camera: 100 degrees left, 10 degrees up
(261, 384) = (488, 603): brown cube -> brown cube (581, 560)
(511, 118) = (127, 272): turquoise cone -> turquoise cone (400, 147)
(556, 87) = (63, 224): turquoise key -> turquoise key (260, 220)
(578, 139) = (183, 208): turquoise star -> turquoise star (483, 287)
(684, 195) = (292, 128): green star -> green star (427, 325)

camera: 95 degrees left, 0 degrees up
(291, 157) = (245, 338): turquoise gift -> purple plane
________________________
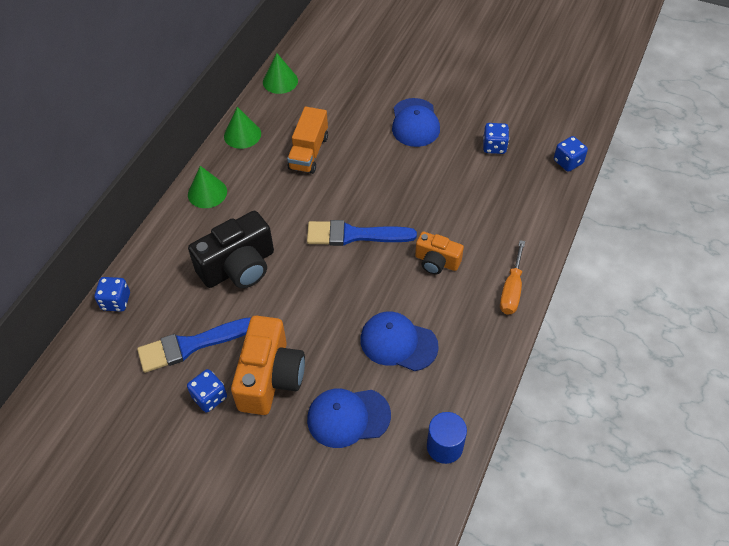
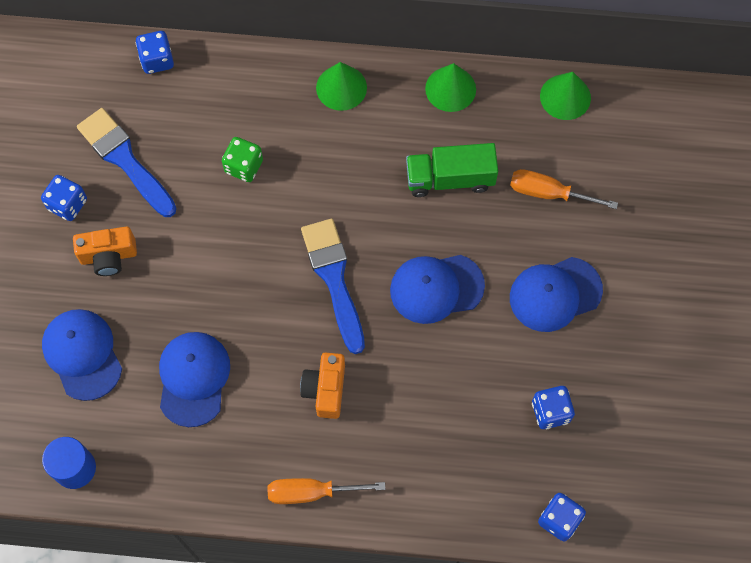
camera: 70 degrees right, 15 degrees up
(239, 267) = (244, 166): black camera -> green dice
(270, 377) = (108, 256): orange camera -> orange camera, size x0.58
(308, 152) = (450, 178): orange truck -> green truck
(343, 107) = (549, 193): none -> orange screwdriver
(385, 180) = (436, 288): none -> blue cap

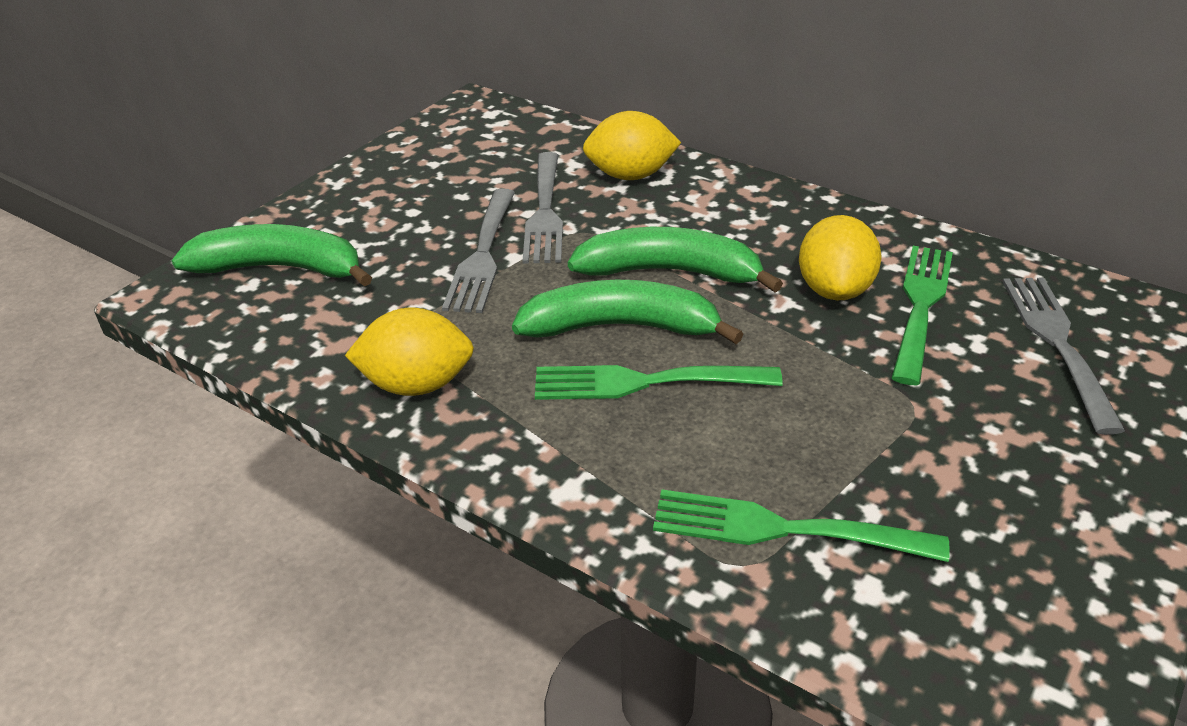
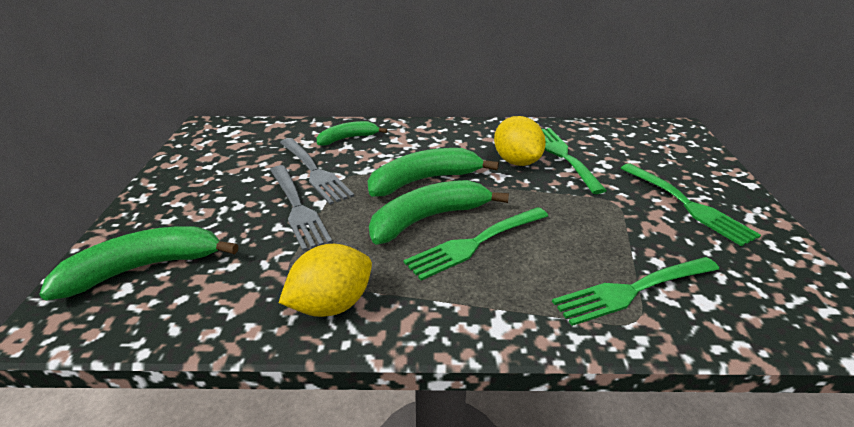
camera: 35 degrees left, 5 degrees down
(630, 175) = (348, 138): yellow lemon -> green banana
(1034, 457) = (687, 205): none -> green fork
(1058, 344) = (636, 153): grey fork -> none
________________________
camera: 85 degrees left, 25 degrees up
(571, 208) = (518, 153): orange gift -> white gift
________________________
→ TASK ITEM
All that belongs in your answer is the stretch of entries above from the line with "camera: 100 degrees left, 10 degrees up" through the line with "(291, 157) = (245, 338): turquoise", printed exactly.

→ OUTPUT FOR THIS EXERCISE
camera: 100 degrees left, 10 degrees up
(261, 384) = (488, 603): brown cube -> brown cube (581, 560)
(511, 118) = (127, 272): turquoise cone -> turquoise cone (400, 147)
(556, 87) = (63, 224): turquoise key -> turquoise key (260, 220)
(578, 139) = (183, 208): turquoise star -> turquoise star (483, 287)
(684, 195) = (292, 128): green star -> green star (427, 325)

camera: 95 degrees left, 0 degrees up
(291, 157) = (245, 338): turquoise gift -> purple plane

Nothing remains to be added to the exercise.